What the task requires
What you print should match the entries exactly, only without the pictures.

:: The data

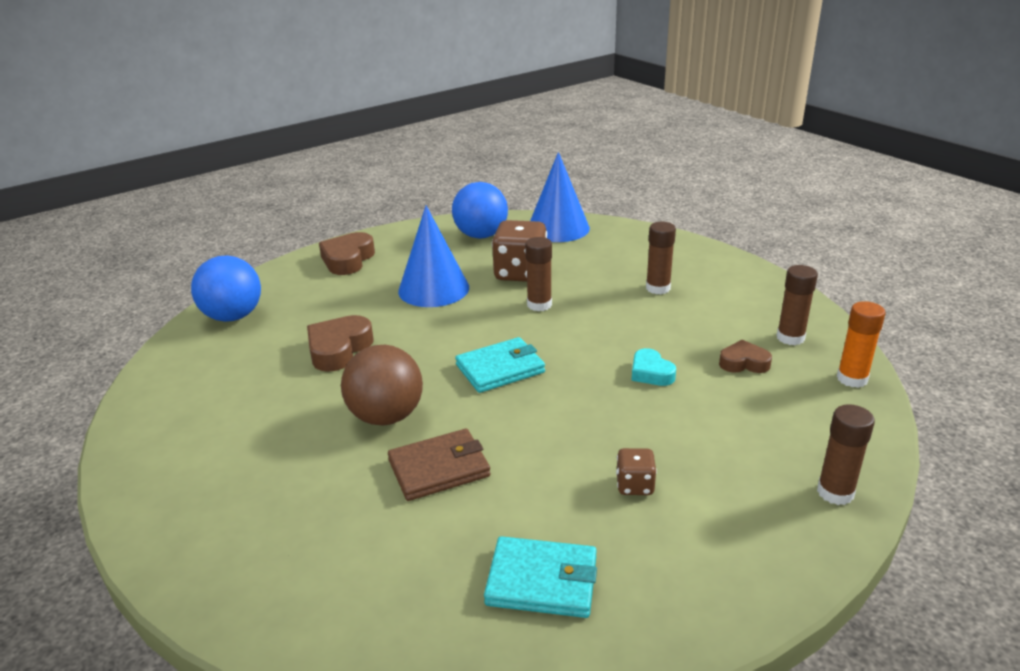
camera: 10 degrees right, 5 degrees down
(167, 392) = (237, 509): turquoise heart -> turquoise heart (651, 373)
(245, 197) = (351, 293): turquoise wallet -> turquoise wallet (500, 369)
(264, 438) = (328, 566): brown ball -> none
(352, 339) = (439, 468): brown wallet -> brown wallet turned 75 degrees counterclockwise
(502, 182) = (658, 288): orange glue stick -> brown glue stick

::::

Answer for this exercise
camera: 10 degrees right, 5 degrees down
(167, 392) = (237, 509): turquoise heart -> turquoise heart (651, 373)
(245, 197) = (351, 293): turquoise wallet -> turquoise wallet (500, 369)
(264, 438) = (328, 566): brown ball -> none
(352, 339) = (439, 468): brown wallet -> brown wallet turned 75 degrees counterclockwise
(502, 182) = (658, 288): orange glue stick -> brown glue stick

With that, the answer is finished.